__To do__
Please restate the entries below word for word, leaving out any pictures.

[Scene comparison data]
+++

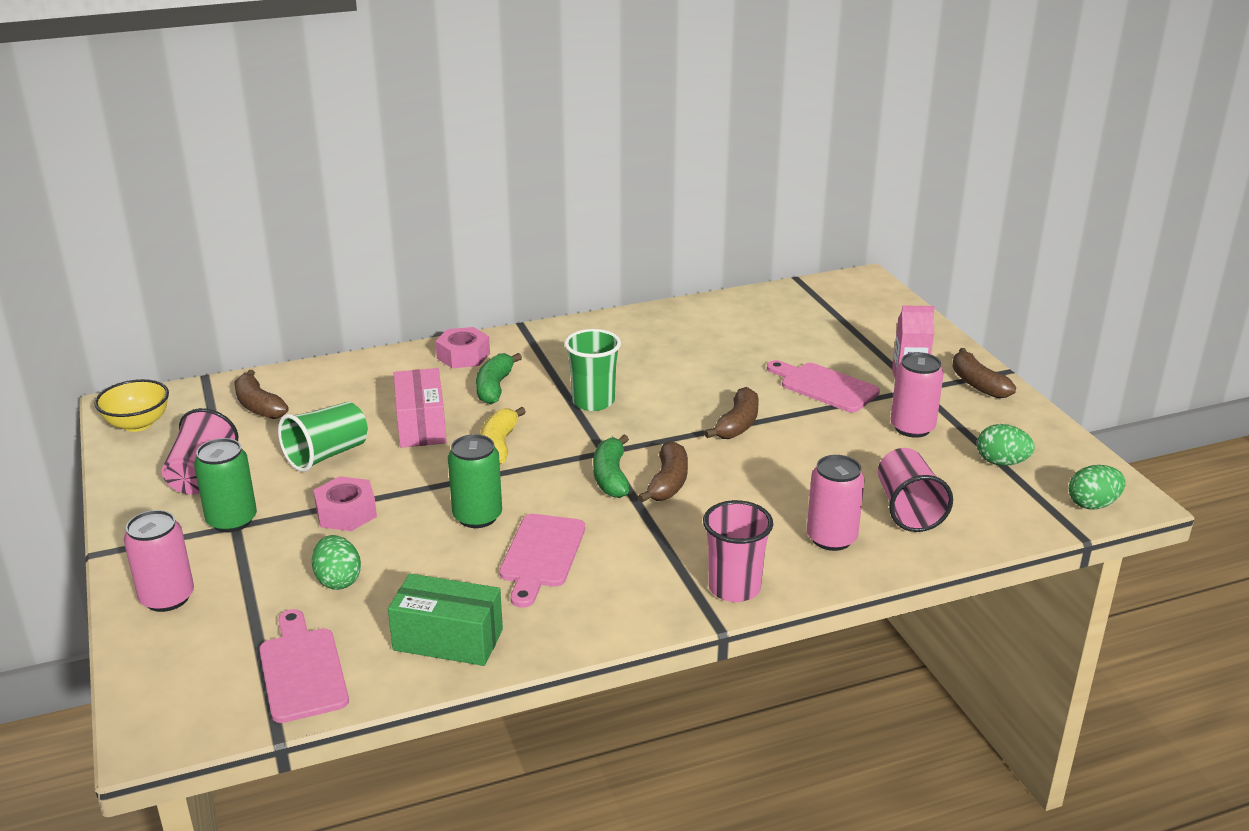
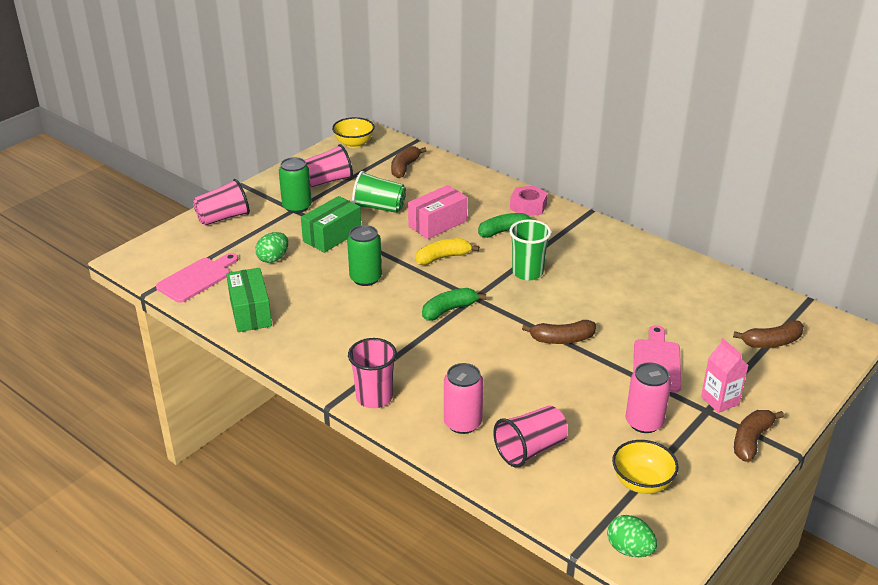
camera: 60 degrees right, 5 degrees up
(167, 598) = (223, 218): pink can -> pink cup
(346, 513) = (332, 236): pink nut -> green box
(541, 555) = (348, 314): pink cutting board -> none
(668, 482) = (464, 334): brown banana -> brown banana (771, 342)
(1001, 462) = (642, 483): green egg -> yellow bowl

+++

__Answer section__
camera: 60 degrees right, 5 degrees up
(167, 598) = (223, 218): pink can -> pink cup
(346, 513) = (332, 236): pink nut -> green box
(541, 555) = (348, 314): pink cutting board -> none
(668, 482) = (464, 334): brown banana -> brown banana (771, 342)
(1001, 462) = (642, 483): green egg -> yellow bowl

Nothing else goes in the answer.